→ Task requirements:
The line containing "yellow headphones [124,432,232,522]" and all lines following it in the listing below are to be reproduced exactly, with no other lines.

===

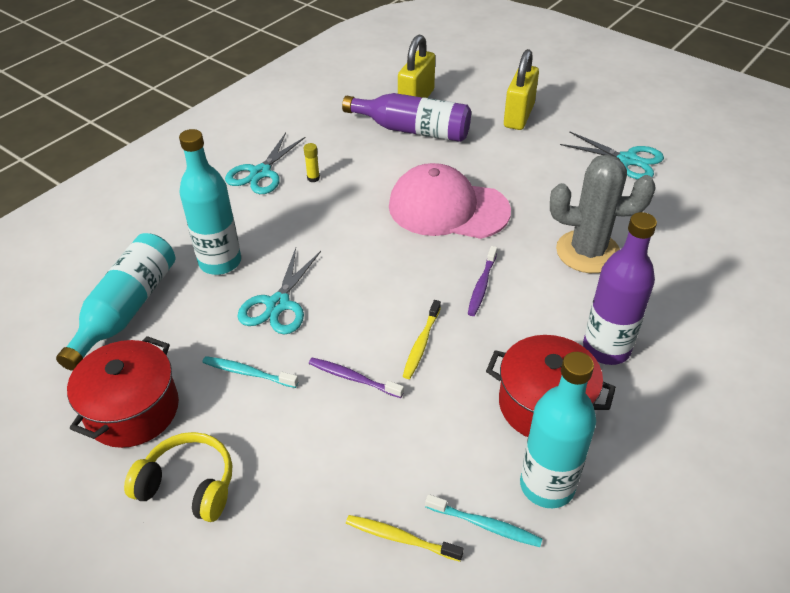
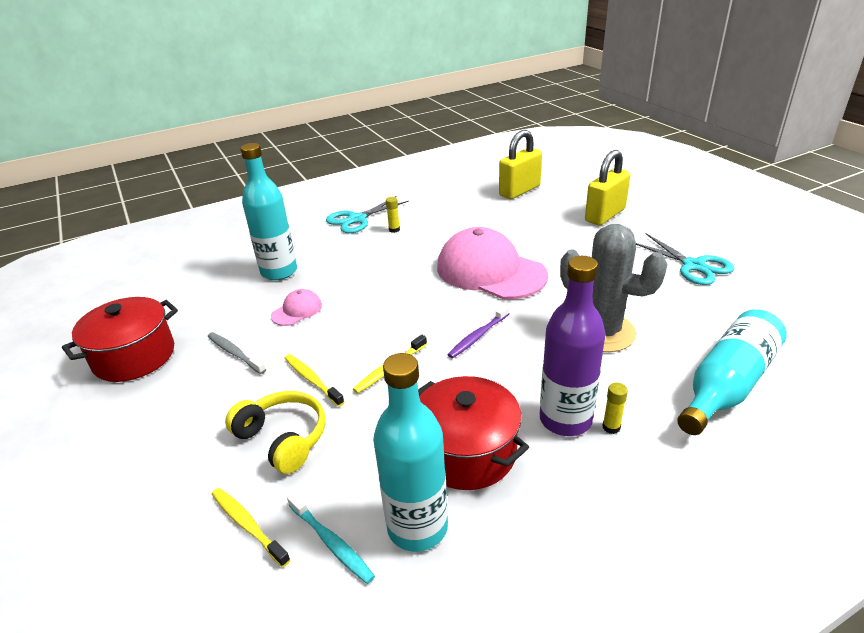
camera: 25 degrees right, 10 degrees down
turquoise bottle [56,233,175,371] -> turquoise bottle moved to [677,309,787,435]
yellow headphones [124,432,232,522] -> yellow headphones moved to [225,391,325,474]
turquoise toothbrush [202,356,298,388] -> grey toothbrush [208,332,266,374]
turquoise scissors [237,248,321,334] -> pink cap [271,289,322,326]
purple toothbrush [309,358,404,398] -> yellow toothbrush [284,354,344,407]
purple bottle [342,93,471,142] -> none
none -> yellow glue stick [602,383,628,434]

===

→ Finished exercise:
yellow headphones [124,432,232,522] -> yellow headphones moved to [225,391,325,474]
turquoise toothbrush [202,356,298,388] -> grey toothbrush [208,332,266,374]
turquoise scissors [237,248,321,334] -> pink cap [271,289,322,326]
purple toothbrush [309,358,404,398] -> yellow toothbrush [284,354,344,407]
purple bottle [342,93,471,142] -> none
none -> yellow glue stick [602,383,628,434]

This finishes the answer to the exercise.